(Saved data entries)
- - -

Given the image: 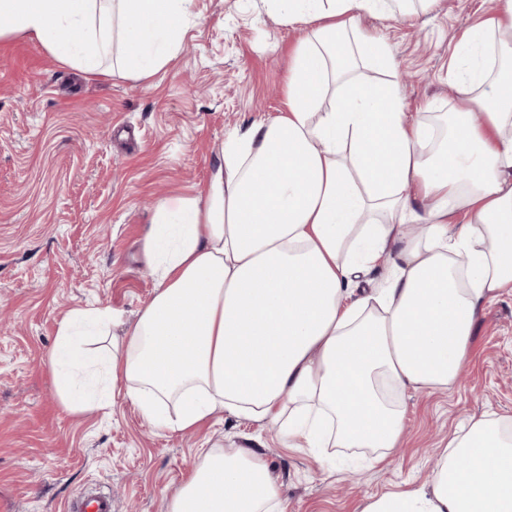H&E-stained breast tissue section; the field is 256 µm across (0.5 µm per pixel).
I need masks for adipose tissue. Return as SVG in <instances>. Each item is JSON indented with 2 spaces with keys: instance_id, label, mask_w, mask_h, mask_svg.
<instances>
[{
  "instance_id": "adipose-tissue-1",
  "label": "adipose tissue",
  "mask_w": 512,
  "mask_h": 512,
  "mask_svg": "<svg viewBox=\"0 0 512 512\" xmlns=\"http://www.w3.org/2000/svg\"><path fill=\"white\" fill-rule=\"evenodd\" d=\"M268 2L307 27L283 114L227 133L204 194L157 207L144 243L154 293L125 334H111V309H73L48 362L74 413L120 394L159 431L222 410L290 448L386 451L403 393L455 385L484 305L512 293V0L465 35L440 144L378 79L394 57L360 25L394 17L396 0ZM191 3L0 0V36L144 78L179 52ZM386 262L382 287L358 292ZM279 497L261 456L213 451L168 512H274ZM363 512H512V417L471 418L429 485Z\"/></svg>"
}]
</instances>
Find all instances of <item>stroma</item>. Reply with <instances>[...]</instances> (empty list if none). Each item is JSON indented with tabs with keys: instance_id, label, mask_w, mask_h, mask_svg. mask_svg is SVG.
Masks as SVG:
<instances>
[{
	"instance_id": "obj_1",
	"label": "stroma",
	"mask_w": 512,
	"mask_h": 512,
	"mask_svg": "<svg viewBox=\"0 0 512 512\" xmlns=\"http://www.w3.org/2000/svg\"><path fill=\"white\" fill-rule=\"evenodd\" d=\"M486 0H439L408 17L364 18L390 45L405 112L453 111L448 66ZM300 25L265 0H194L182 48L157 73L88 75L34 37L0 39V512H65L84 492L112 512H166L211 450L261 455L282 512H361L427 482L449 433L484 413L512 416V294L484 307L466 372L451 389L407 391L406 431L386 459L288 448L275 429L215 413L158 431L137 405L84 414L56 397L47 364L61 320L108 307L123 333L151 299L144 239L158 202L200 195L227 132L283 112Z\"/></svg>"
}]
</instances>
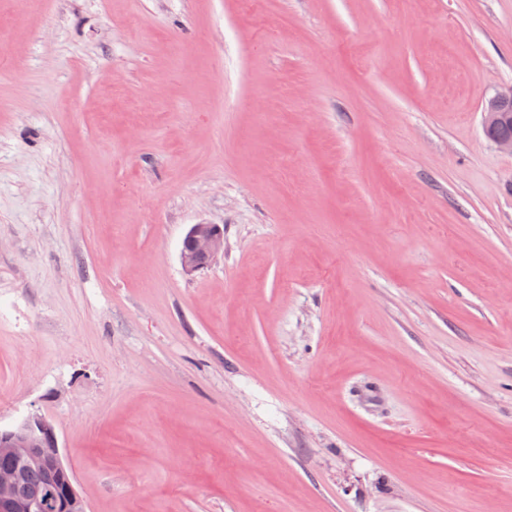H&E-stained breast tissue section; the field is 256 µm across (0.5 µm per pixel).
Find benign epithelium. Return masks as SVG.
<instances>
[{"label": "benign epithelium", "instance_id": "benign-epithelium-1", "mask_svg": "<svg viewBox=\"0 0 512 512\" xmlns=\"http://www.w3.org/2000/svg\"><path fill=\"white\" fill-rule=\"evenodd\" d=\"M484 130L490 132L512 123V85L502 87L483 111ZM224 253V231L215 224H194L181 248V263L192 275ZM0 455H16L40 467L44 483L40 491L22 493L23 474L18 469L0 471V512H81L84 498L71 482L59 488L64 474L58 437L53 423L32 413L16 425L0 428Z\"/></svg>", "mask_w": 512, "mask_h": 512}]
</instances>
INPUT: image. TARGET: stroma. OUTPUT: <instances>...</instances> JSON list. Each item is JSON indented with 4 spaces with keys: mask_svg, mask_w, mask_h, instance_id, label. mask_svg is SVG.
Listing matches in <instances>:
<instances>
[{
    "mask_svg": "<svg viewBox=\"0 0 512 512\" xmlns=\"http://www.w3.org/2000/svg\"><path fill=\"white\" fill-rule=\"evenodd\" d=\"M1 32L0 426L50 418L88 512H512V0ZM512 85L502 87L486 104L483 115V127L485 132H490L496 128L501 127L493 132L487 133L493 142L500 148L510 150L512 152V125L508 124L512 121ZM511 135V136H510ZM224 253V231L215 224H193L181 248V263L187 274H194Z\"/></svg>",
    "mask_w": 512,
    "mask_h": 512,
    "instance_id": "stroma-1",
    "label": "stroma"
}]
</instances>
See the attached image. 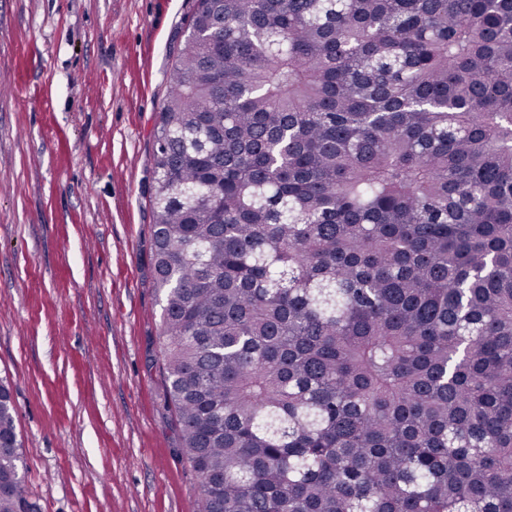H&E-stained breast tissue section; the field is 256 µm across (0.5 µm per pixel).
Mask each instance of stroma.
I'll return each mask as SVG.
<instances>
[{
    "label": "stroma",
    "instance_id": "35a3bbf8",
    "mask_svg": "<svg viewBox=\"0 0 512 512\" xmlns=\"http://www.w3.org/2000/svg\"><path fill=\"white\" fill-rule=\"evenodd\" d=\"M194 0H0V378L40 512H196L153 288V131Z\"/></svg>",
    "mask_w": 512,
    "mask_h": 512
}]
</instances>
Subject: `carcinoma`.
<instances>
[{"instance_id":"cac0c4a2","label":"carcinoma","mask_w":512,"mask_h":512,"mask_svg":"<svg viewBox=\"0 0 512 512\" xmlns=\"http://www.w3.org/2000/svg\"><path fill=\"white\" fill-rule=\"evenodd\" d=\"M187 31L150 250L197 512H512V0ZM0 397V512H39Z\"/></svg>"}]
</instances>
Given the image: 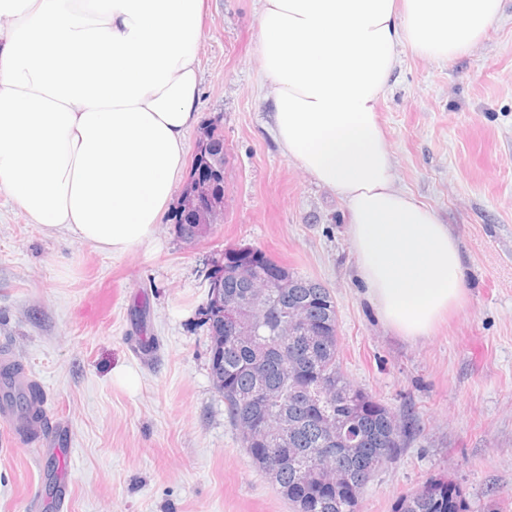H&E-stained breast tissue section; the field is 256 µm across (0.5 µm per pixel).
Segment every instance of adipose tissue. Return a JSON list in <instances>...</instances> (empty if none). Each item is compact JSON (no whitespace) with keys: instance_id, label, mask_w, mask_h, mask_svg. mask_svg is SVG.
<instances>
[{"instance_id":"ef3b65f1","label":"adipose tissue","mask_w":512,"mask_h":512,"mask_svg":"<svg viewBox=\"0 0 512 512\" xmlns=\"http://www.w3.org/2000/svg\"><path fill=\"white\" fill-rule=\"evenodd\" d=\"M204 0H0V193L47 232L121 255L150 244L198 122ZM502 0H262L278 141L345 201L358 275L400 336L466 296L457 237L395 184L376 112L410 46L468 53Z\"/></svg>"}]
</instances>
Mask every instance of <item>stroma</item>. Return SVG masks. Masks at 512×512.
Here are the masks:
<instances>
[{
    "instance_id": "35a3bbf8",
    "label": "stroma",
    "mask_w": 512,
    "mask_h": 512,
    "mask_svg": "<svg viewBox=\"0 0 512 512\" xmlns=\"http://www.w3.org/2000/svg\"><path fill=\"white\" fill-rule=\"evenodd\" d=\"M260 0H206L201 124L224 133V220L193 243L166 210L147 246L107 255L29 223L0 193V349L36 380L72 453L0 450V512L45 492L65 512H292L227 419L201 314L226 249L265 251L330 289L347 378L407 428L359 512L448 477L467 512H512V0L471 51L410 47L378 104L397 186L458 237L463 306L409 340L357 276L346 204L288 161L262 70Z\"/></svg>"
}]
</instances>
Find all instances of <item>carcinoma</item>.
Returning a JSON list of instances; mask_svg holds the SVG:
<instances>
[{"mask_svg":"<svg viewBox=\"0 0 512 512\" xmlns=\"http://www.w3.org/2000/svg\"><path fill=\"white\" fill-rule=\"evenodd\" d=\"M192 168L213 175V194L224 198V160L210 149L199 150ZM255 264V279L266 275L272 261L249 247L230 248L224 262L208 274V279L221 281L224 296L251 301L250 309L256 335L239 340L225 328L217 310L202 311L210 338V359L224 365V406L228 418L239 433L245 421L261 415L269 425V438L283 418L297 423L288 450L307 455L322 447L328 433L325 412L340 418L351 417L357 434L354 447L336 457L335 467L343 481L333 488L324 485L325 473L319 472L305 483L298 481L296 471L282 468L276 487L279 494L294 504L308 501V512H358L359 496L365 484L383 464L394 460L401 448V427L391 410L355 387L343 372L338 351V319L336 301L323 284L294 272L289 273L294 287L285 298L290 304L305 307L307 319L322 332L317 341L288 335L281 301L275 289L265 295L259 286L244 283L225 273L224 268L247 258ZM259 365L264 371L263 398L252 370ZM302 387L300 399L291 398L296 387ZM248 453L254 466L265 471L267 462L277 453V446H250ZM397 512H466L462 495L446 478L428 480L422 488L400 498Z\"/></svg>","mask_w":512,"mask_h":512,"instance_id":"carcinoma-1","label":"carcinoma"}]
</instances>
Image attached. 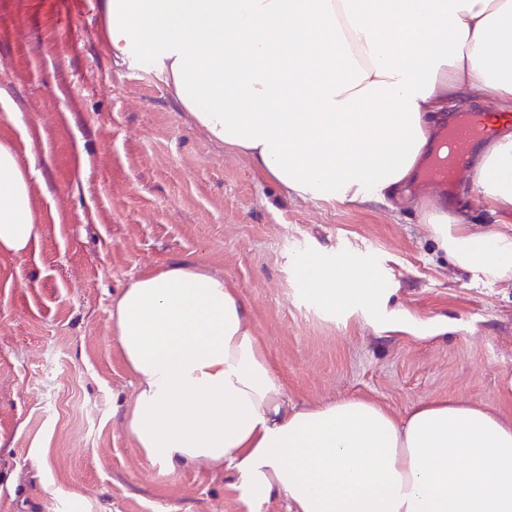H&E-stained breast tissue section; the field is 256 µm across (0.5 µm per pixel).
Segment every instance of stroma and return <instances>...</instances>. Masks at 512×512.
Segmentation results:
<instances>
[{"label": "stroma", "mask_w": 512, "mask_h": 512, "mask_svg": "<svg viewBox=\"0 0 512 512\" xmlns=\"http://www.w3.org/2000/svg\"><path fill=\"white\" fill-rule=\"evenodd\" d=\"M86 2L0 0V138L34 164L40 226L26 254L0 255V512H244L223 471L150 463L124 424L135 384L112 305L186 258L240 290L296 404L400 416L449 397L512 418V283L458 271L399 201L284 196L145 70L115 66ZM454 192L475 231L512 233L466 174ZM314 250L393 282L380 312L316 304L296 275Z\"/></svg>", "instance_id": "35a3bbf8"}]
</instances>
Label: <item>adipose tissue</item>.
Instances as JSON below:
<instances>
[{"mask_svg": "<svg viewBox=\"0 0 512 512\" xmlns=\"http://www.w3.org/2000/svg\"><path fill=\"white\" fill-rule=\"evenodd\" d=\"M113 58L168 89L216 143L288 197L361 206L412 199L451 263L512 280V234L473 232L435 197L410 198L450 103L512 112V0H101ZM473 191L512 213V132L482 146ZM40 227L30 175L0 140V253ZM318 305L372 309L374 269L305 257ZM135 394L124 422L151 462L219 468L248 512H512V419L433 399L398 418L349 398L293 404L223 275L183 260L135 278L112 308Z\"/></svg>", "mask_w": 512, "mask_h": 512, "instance_id": "obj_1", "label": "adipose tissue"}]
</instances>
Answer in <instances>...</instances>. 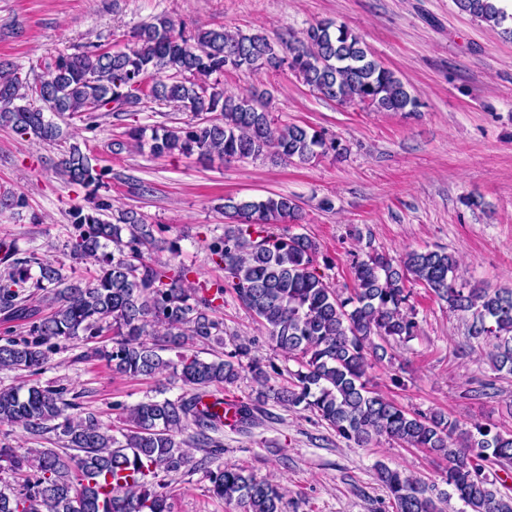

- - -

## Exercise details:
Beginning with the line that holds "Label: <item>adipose tissue</item>." and ending with the last line of the material above, extract every line exactly, pictures excluded.

## Task response:
Label: <item>adipose tissue</item>.
Instances as JSON below:
<instances>
[{"mask_svg": "<svg viewBox=\"0 0 512 512\" xmlns=\"http://www.w3.org/2000/svg\"><path fill=\"white\" fill-rule=\"evenodd\" d=\"M113 58L168 89L216 143L288 197L361 206L412 199L451 263L512 280V234L473 232L435 197L410 198L450 103L512 112V0H101ZM473 191L512 213V132L482 146ZM40 227L30 175L0 140V253ZM318 305L372 309L374 269L305 257ZM135 394L124 422L151 462L219 468L248 512H512V419L433 399L398 418L349 398L293 404L223 275L183 260L135 278L112 308Z\"/></svg>", "mask_w": 512, "mask_h": 512, "instance_id": "obj_1", "label": "adipose tissue"}]
</instances>
Answer in <instances>...</instances>. 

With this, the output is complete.